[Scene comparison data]
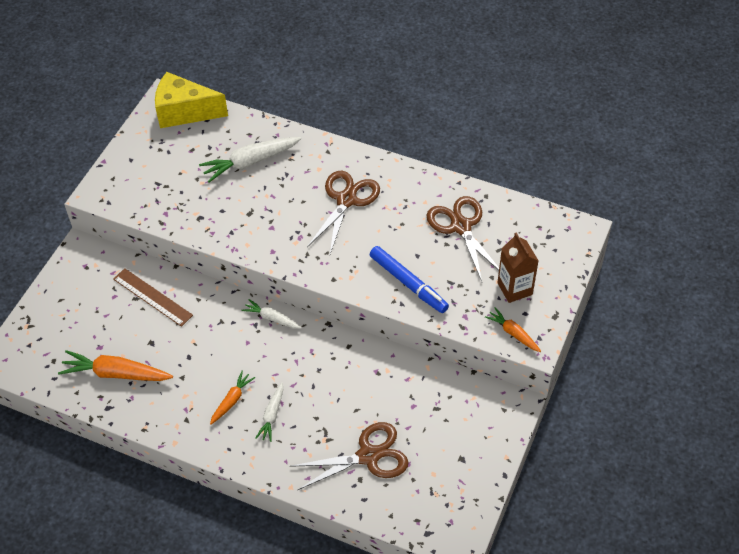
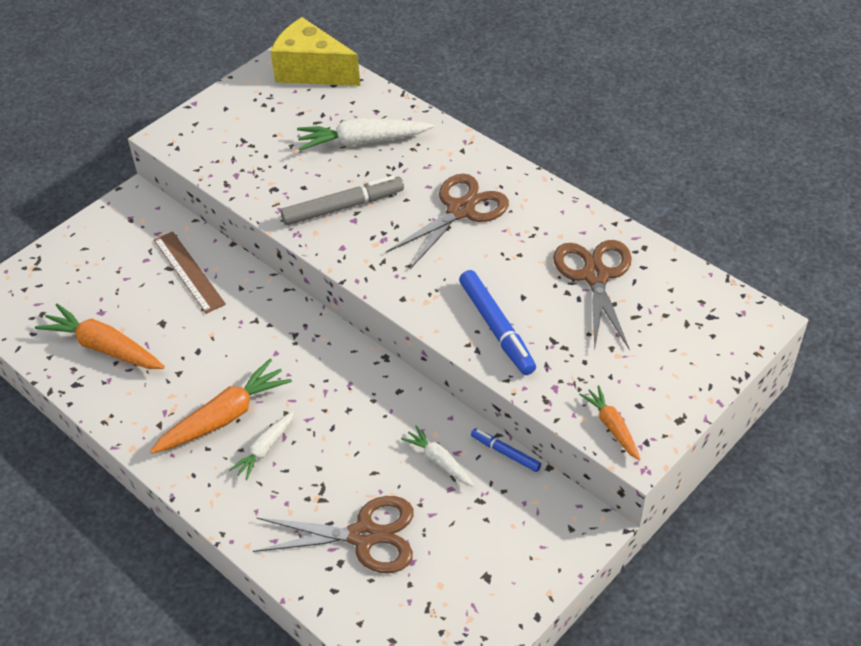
camera: 20 degrees right, 5 degrees down
(232, 400) = (224, 417): orange carrot -> orange carrot, size x1.74
(259, 219) = (343, 207): none -> grey marker
(271, 318) = (318, 332): white carrot -> white carrot (439, 461)
(440, 370) = (505, 453): none -> blue marker
(514, 289) = (637, 370): brown carton -> none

# Exercise instructions
List every line above containing the word "carrot".

# Response area
(232, 400) = (224, 417): orange carrot -> orange carrot, size x1.74
(271, 318) = (318, 332): white carrot -> white carrot (439, 461)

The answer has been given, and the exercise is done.